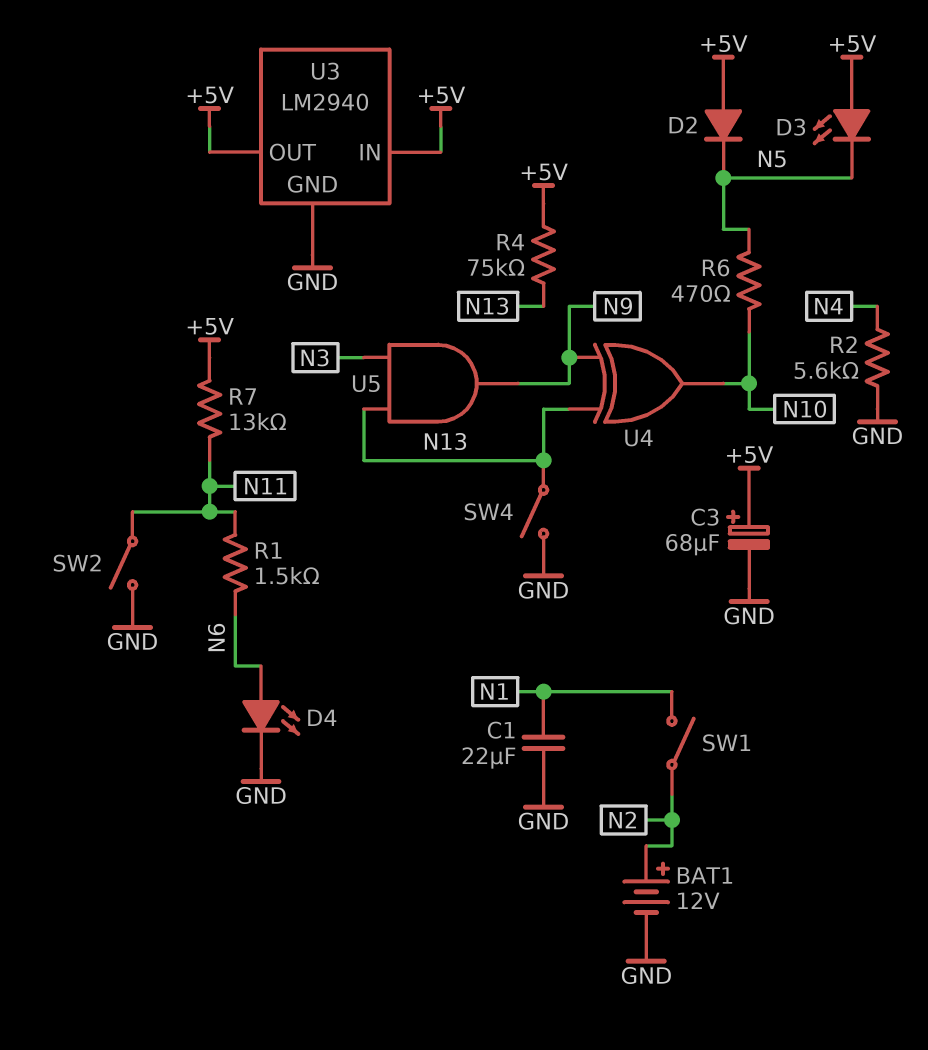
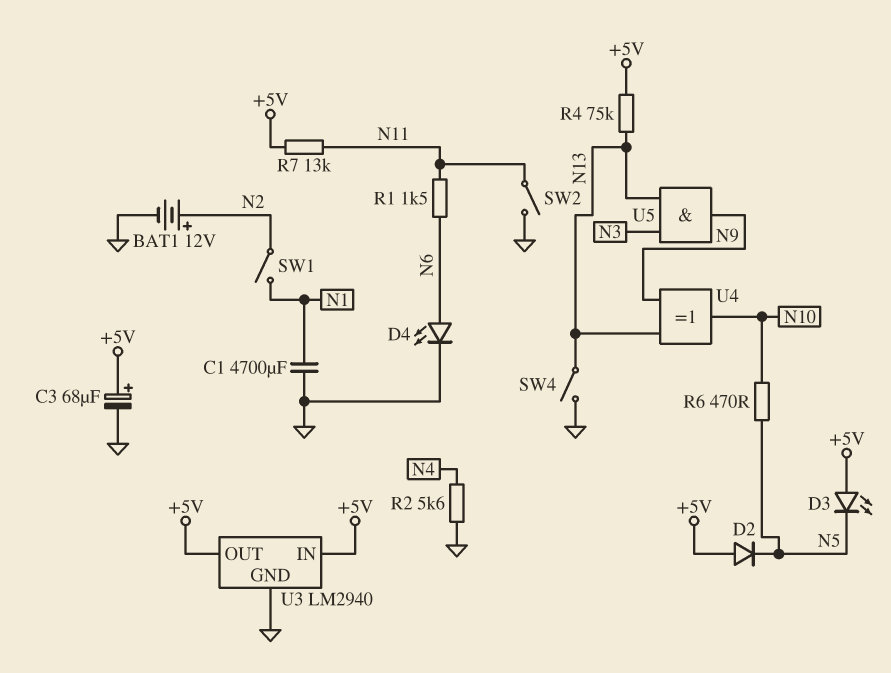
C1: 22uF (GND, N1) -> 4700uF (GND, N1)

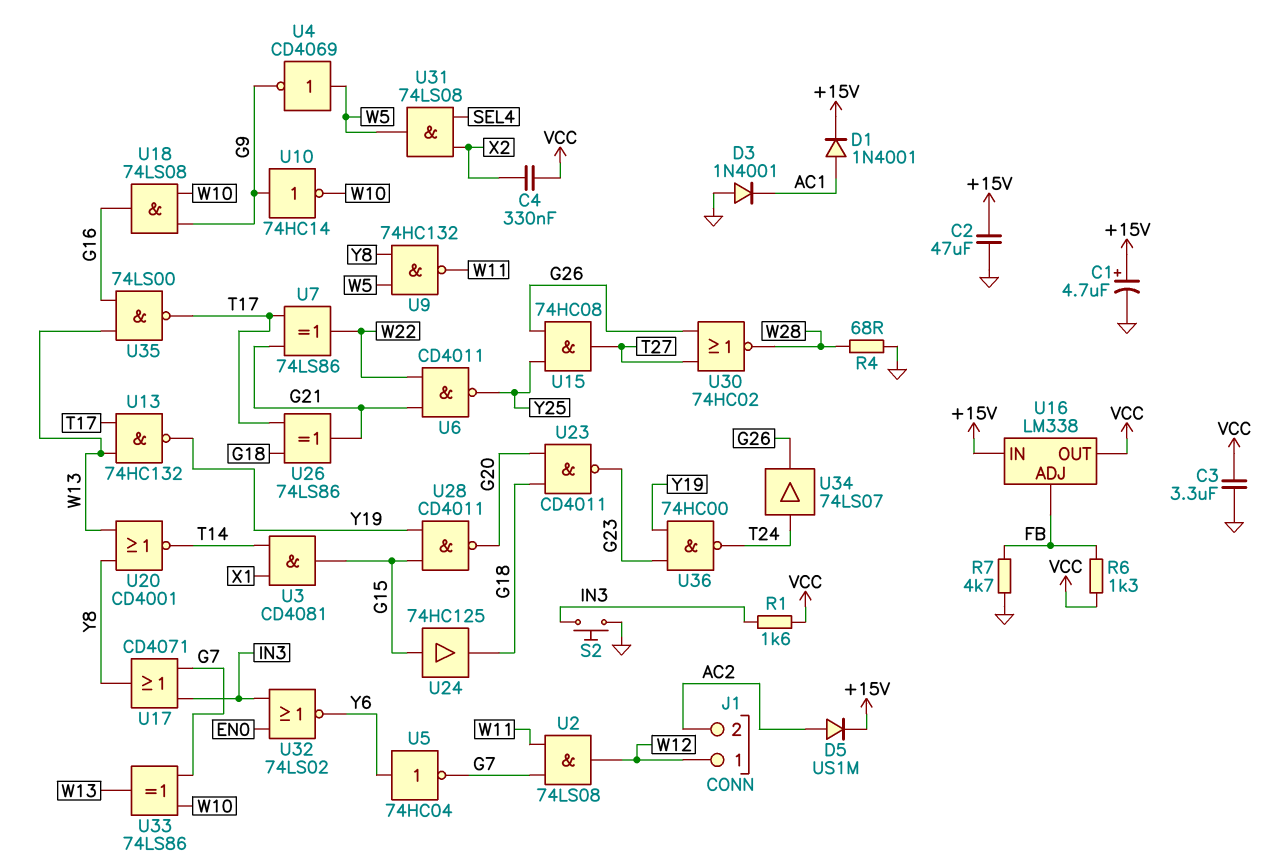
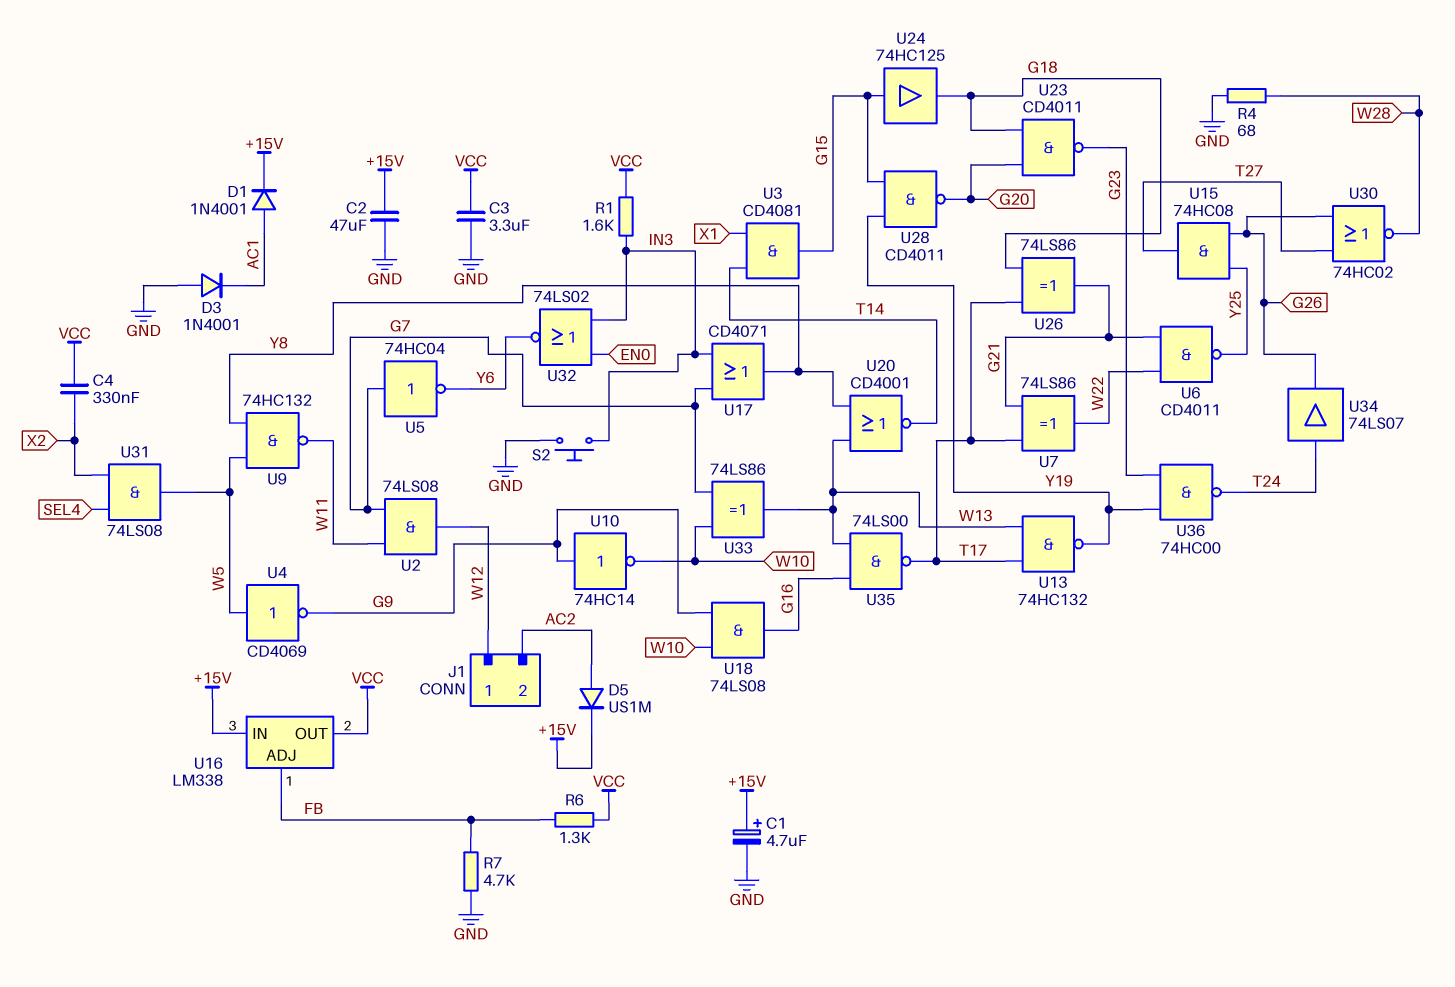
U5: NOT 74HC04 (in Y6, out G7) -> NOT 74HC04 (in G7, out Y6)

==

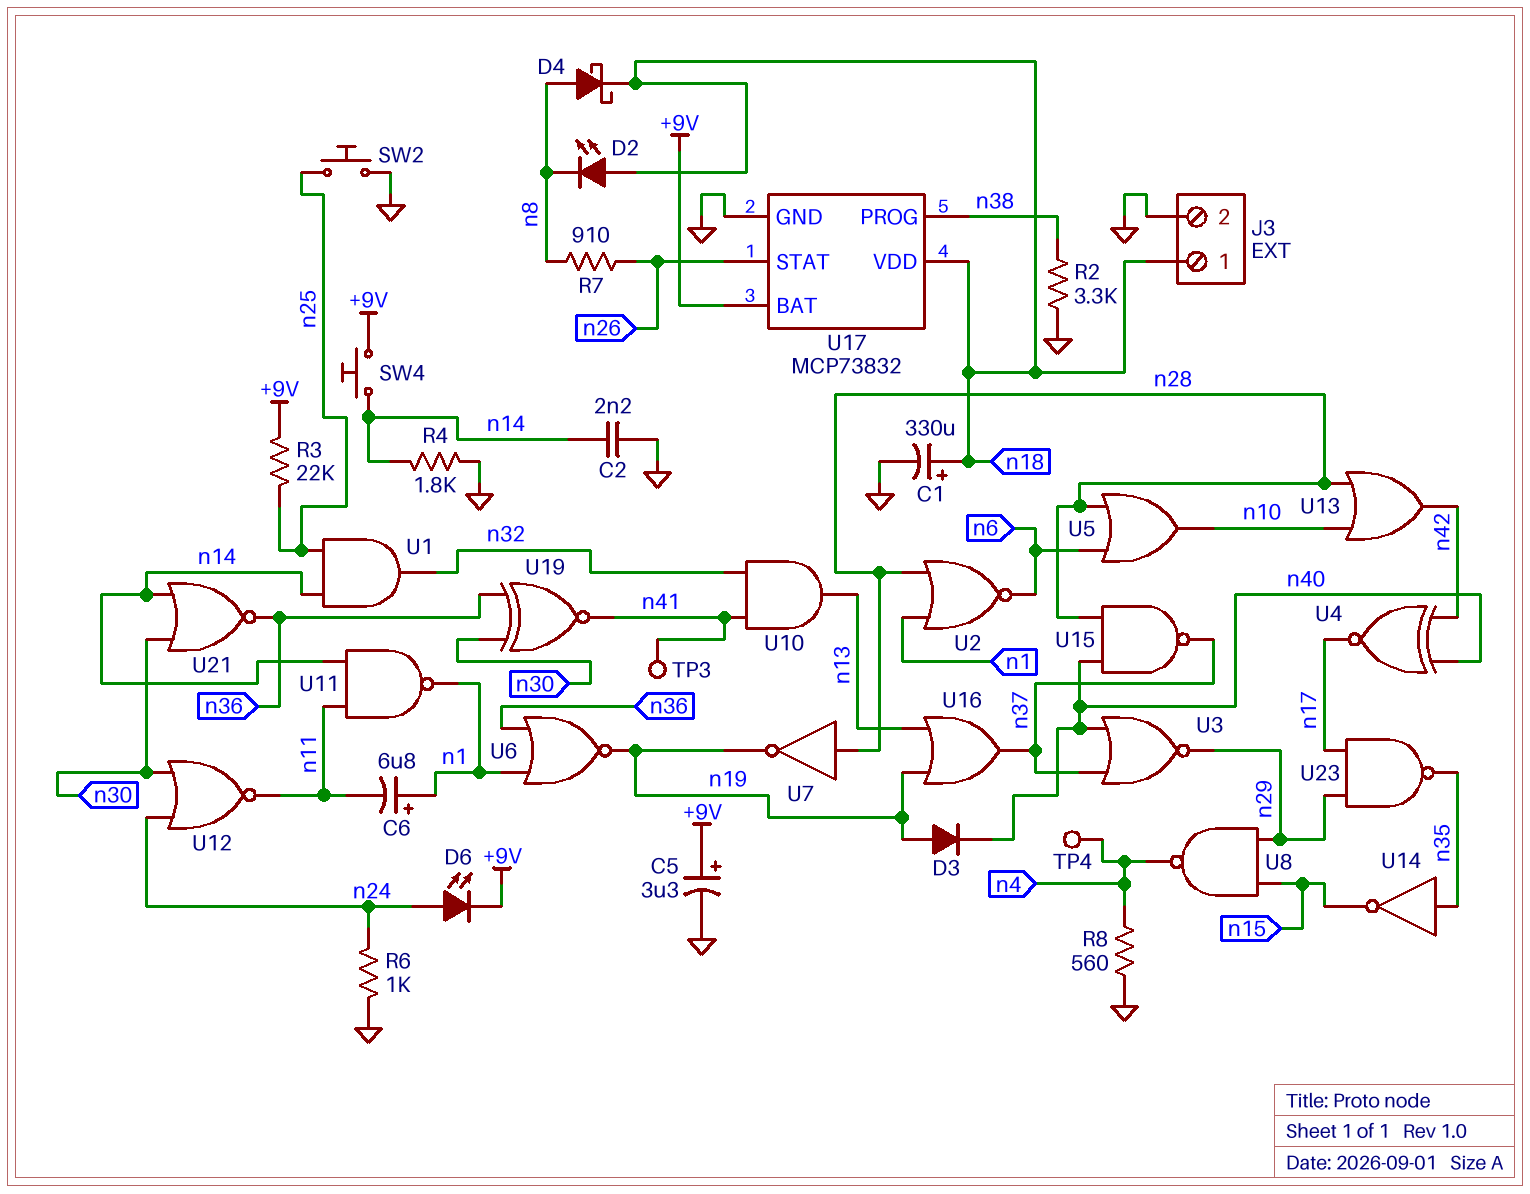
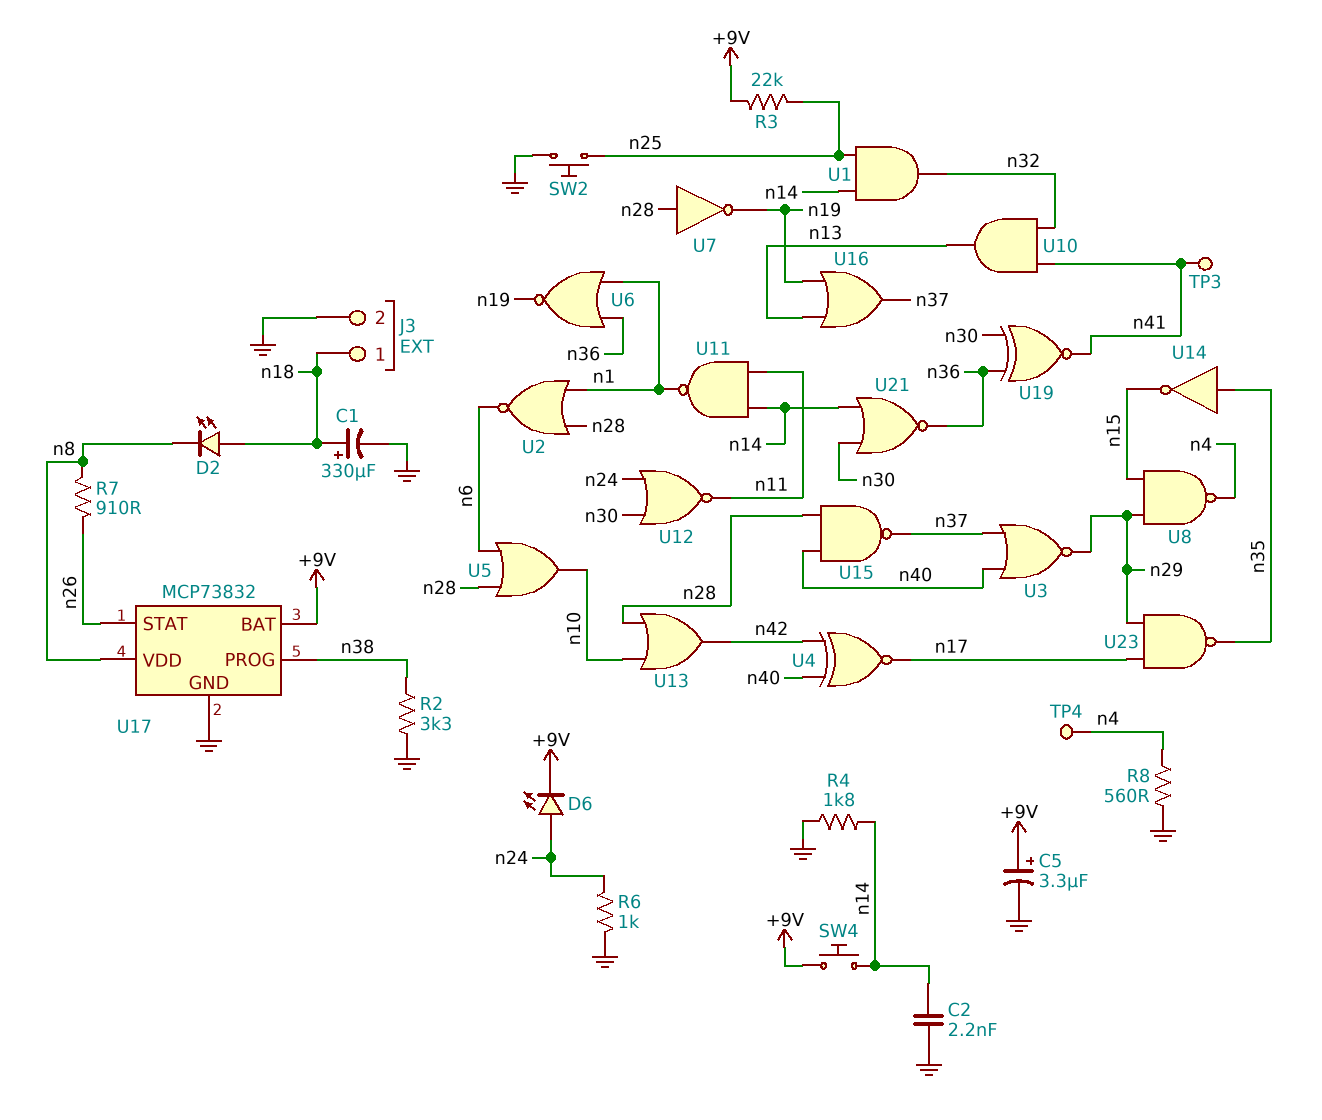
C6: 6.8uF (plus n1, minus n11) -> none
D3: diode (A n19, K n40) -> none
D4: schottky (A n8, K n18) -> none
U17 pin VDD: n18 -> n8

• **BRIEF**: In the entries above, find the line with "C1: 22uF (GND, N1) -> 4700uF (GND, N1)" and the line with "U5: NOT 74HC04". Return exactly those lines and all the ones between them, pictures excluded.

• **SOLUTION TO THIS TASK**:
C1: 22uF (GND, N1) -> 4700uF (GND, N1)

U5: NOT 74HC04 (in Y6, out G7) -> NOT 74HC04 (in G7, out Y6)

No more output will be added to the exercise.